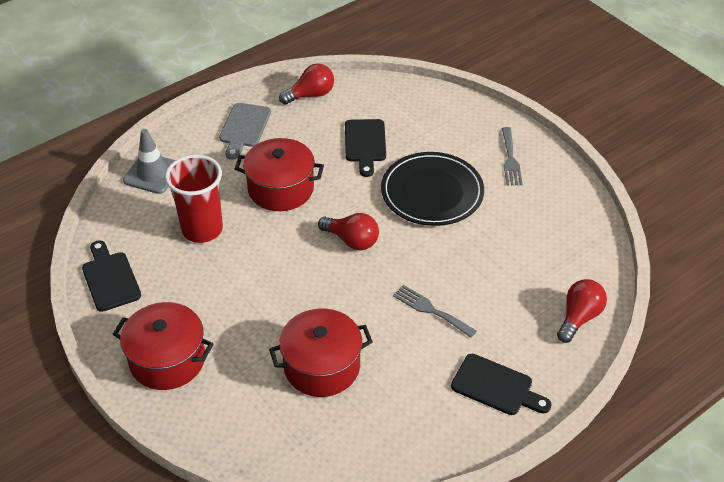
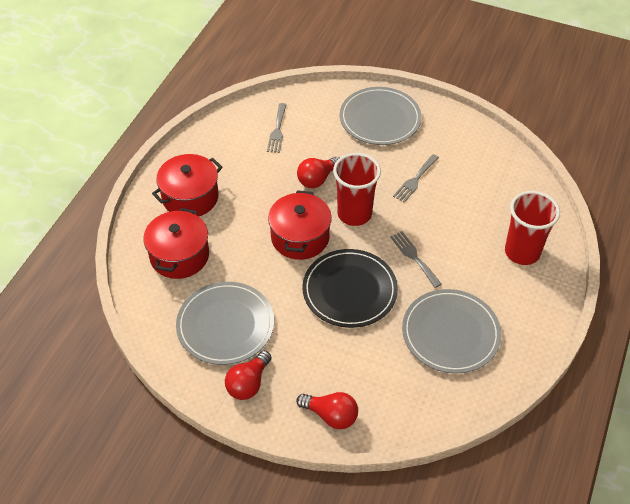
black cutting board: 3 -> 0
grey cutting board: 1 -> 0
grey fork: 2 -> 3
grey plate: 0 -> 3
grey traffic cone: 1 -> 0
red cup: 1 -> 2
++++++
> _Directions for this task_
Without any pictures, retype the records above exactly.

> _Result_
black cutting board: 3 -> 0
grey cutting board: 1 -> 0
grey fork: 2 -> 3
grey plate: 0 -> 3
grey traffic cone: 1 -> 0
red cup: 1 -> 2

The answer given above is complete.